**Information provided**.
__________________________________________________

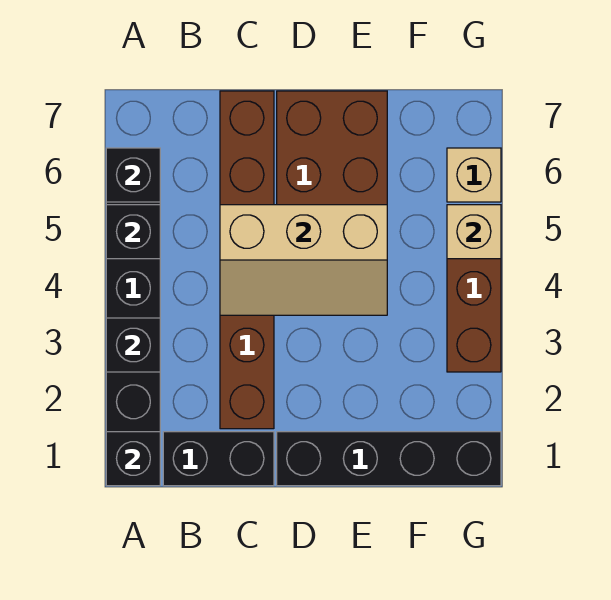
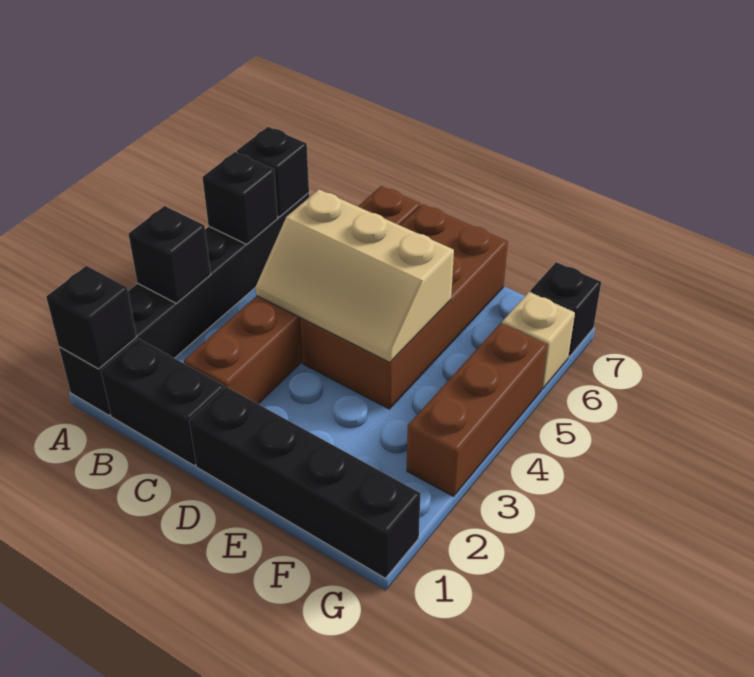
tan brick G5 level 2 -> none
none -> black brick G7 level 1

__________________________________________________

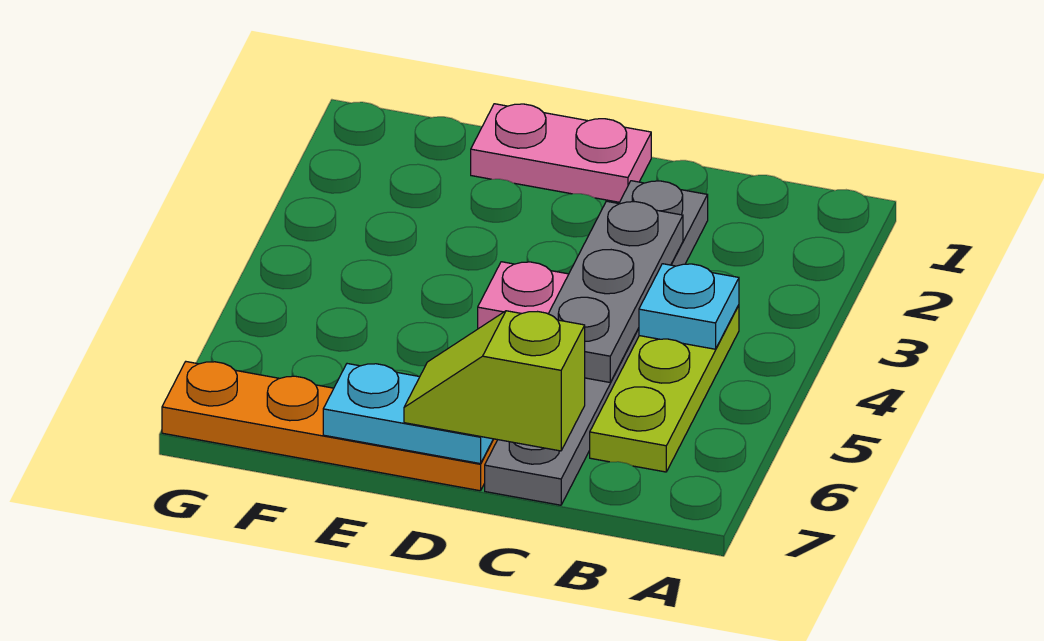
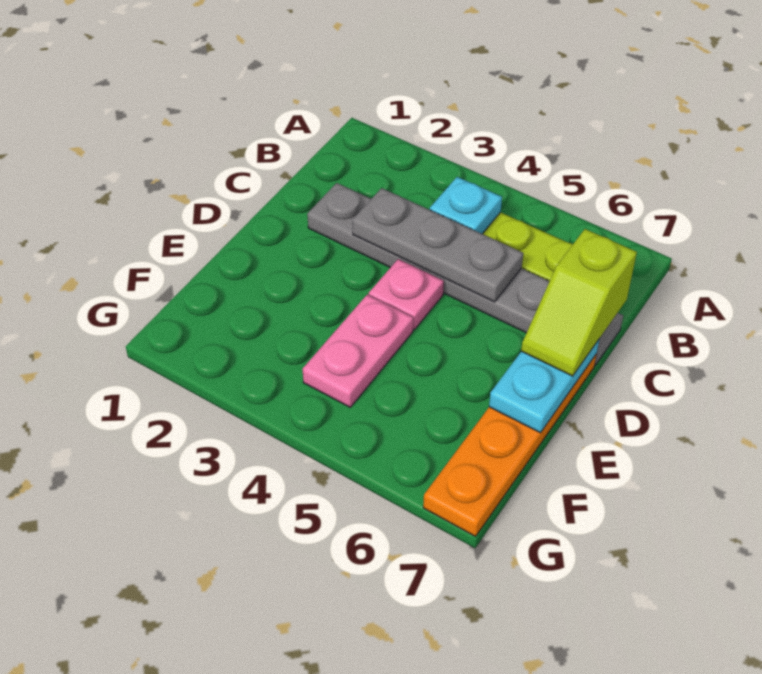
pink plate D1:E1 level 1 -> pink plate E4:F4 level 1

__________________________________________________

**Work instructions**. Taking the line with "tan brick G5 level 2 -> none" as the first and the line with "none -> black brick G7 level 1" as the last, retype that stretch of the data above exactly, with no other lines.

**Answer box**.
tan brick G5 level 2 -> none
none -> black brick G7 level 1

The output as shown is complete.